(Version difference data)
══════════

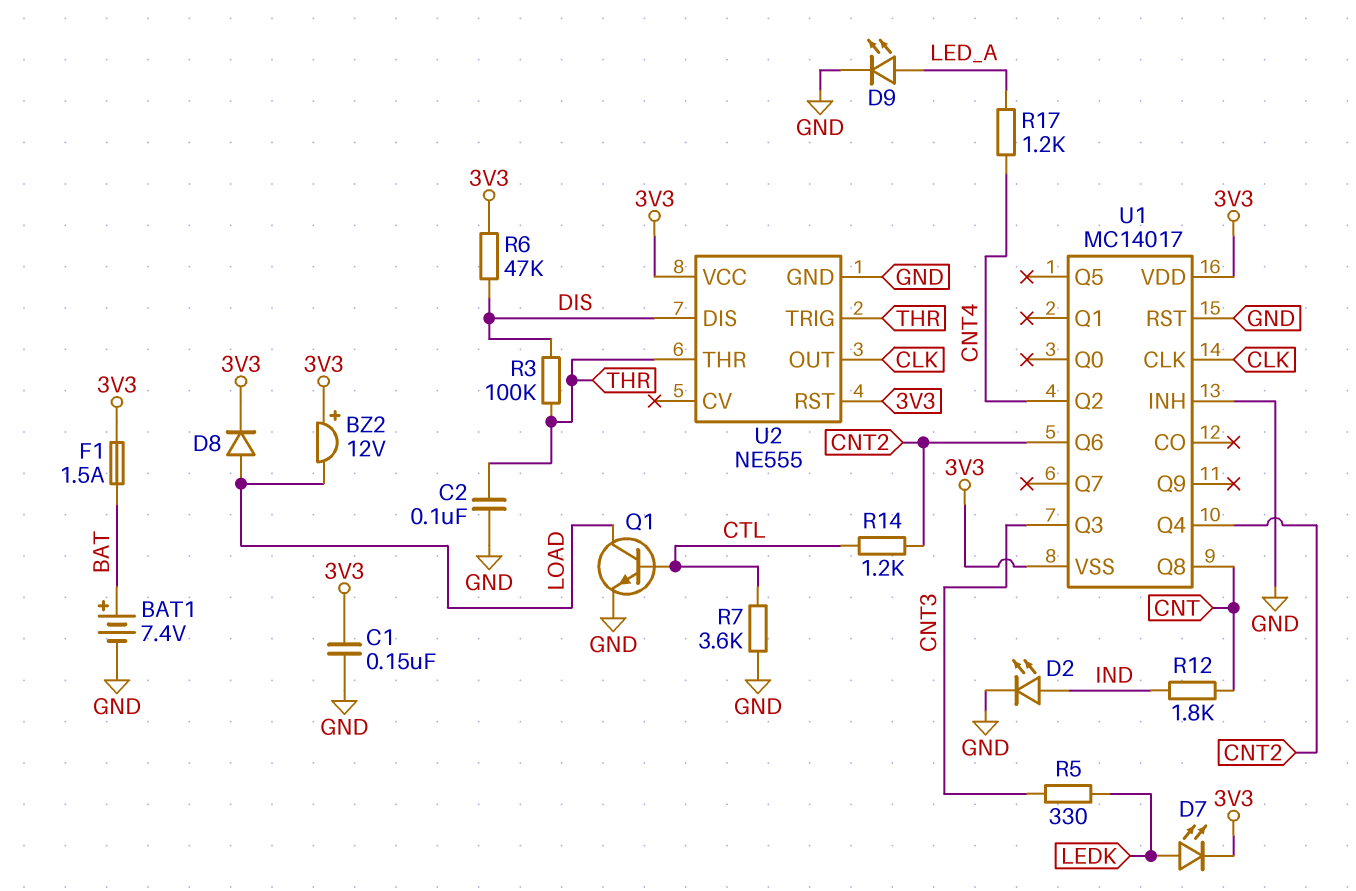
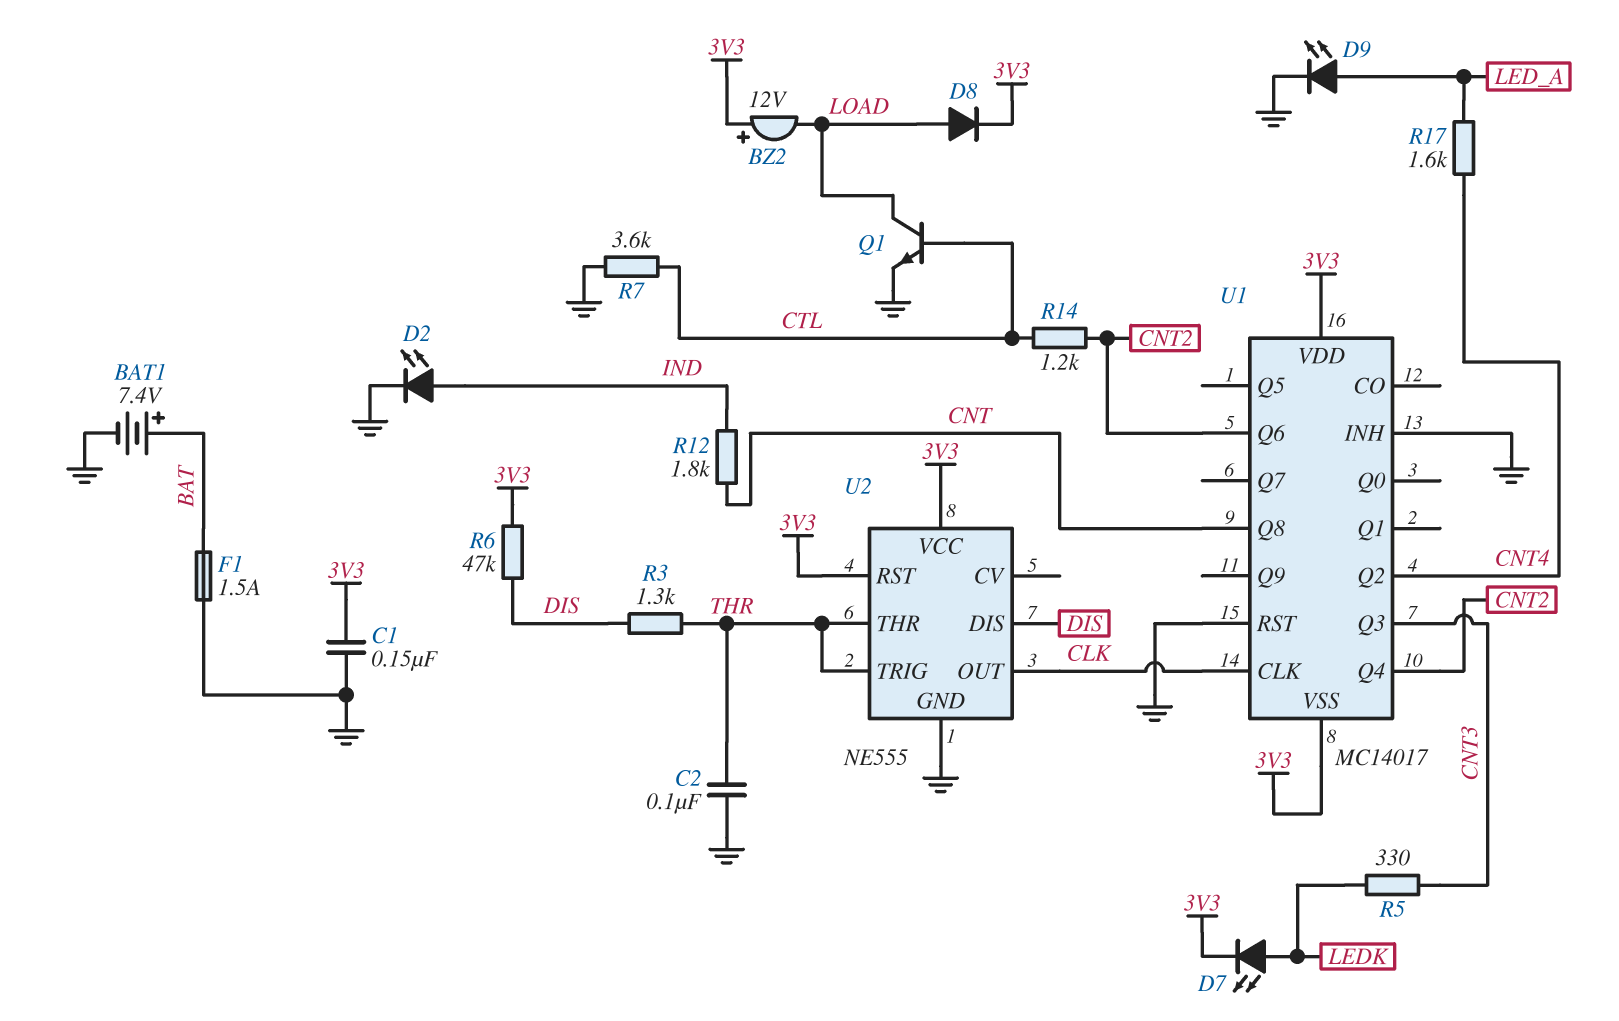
F1: 1.5A (3V3, BAT) -> 1.5A (BAT, GND)
R3: 100k (DIS, THR) -> 1.3k (DIS, THR)
R17: 1.2k (CNT4, LED_A) -> 1.6k (CNT4, LED_A)

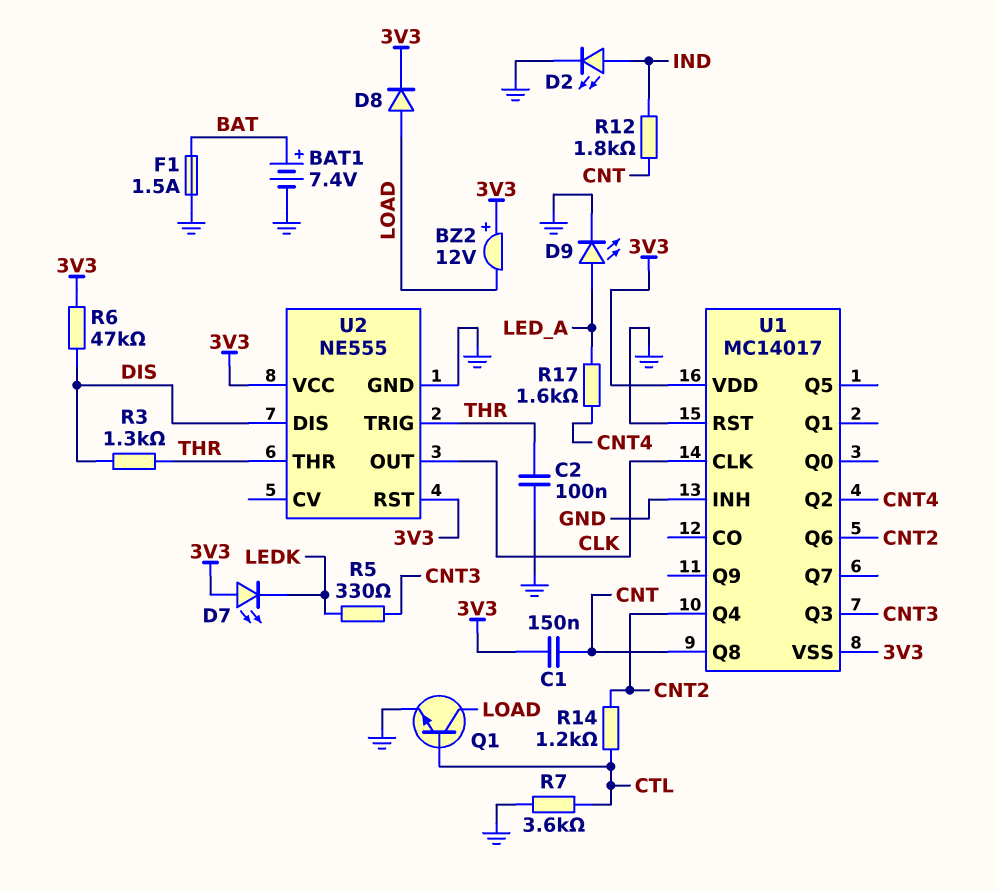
C1: 150nF (3V3, GND) -> 150nF (3V3, CNT)
D7: LED (A LEDK, K 3V3) -> LED (A 3V3, K LEDK)

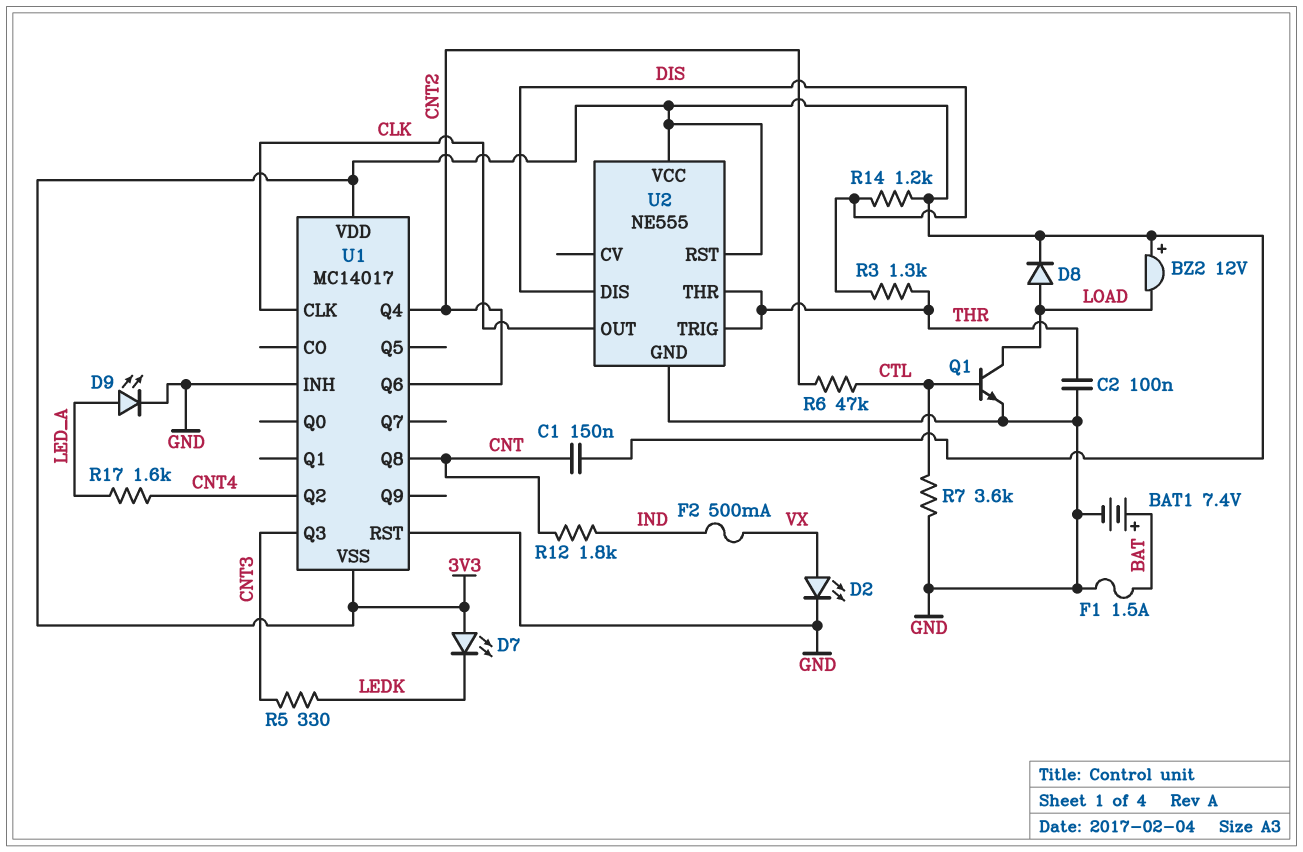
D2: LED (A IND, K GND) -> LED (A VX, K GND)
F2: none -> 500mA (IND, VX)
R6: 47k (3V3, DIS) -> 47k (CNT2, CTL)
R14: 1.2k (CNT2, CTL) -> 1.2k (3V3, DIS)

══════════

§ **Instructions to follow**:
Only the lines from the one holding "D7: LED (A LEDK, K" through the last line of the records should be output, please, exactly and without any pictures.

§ **Output of the task**:
D7: LED (A LEDK, K 3V3) -> LED (A 3V3, K LEDK)

D2: LED (A IND, K GND) -> LED (A VX, K GND)
F2: none -> 500mA (IND, VX)
R6: 47k (3V3, DIS) -> 47k (CNT2, CTL)
R14: 1.2k (CNT2, CTL) -> 1.2k (3V3, DIS)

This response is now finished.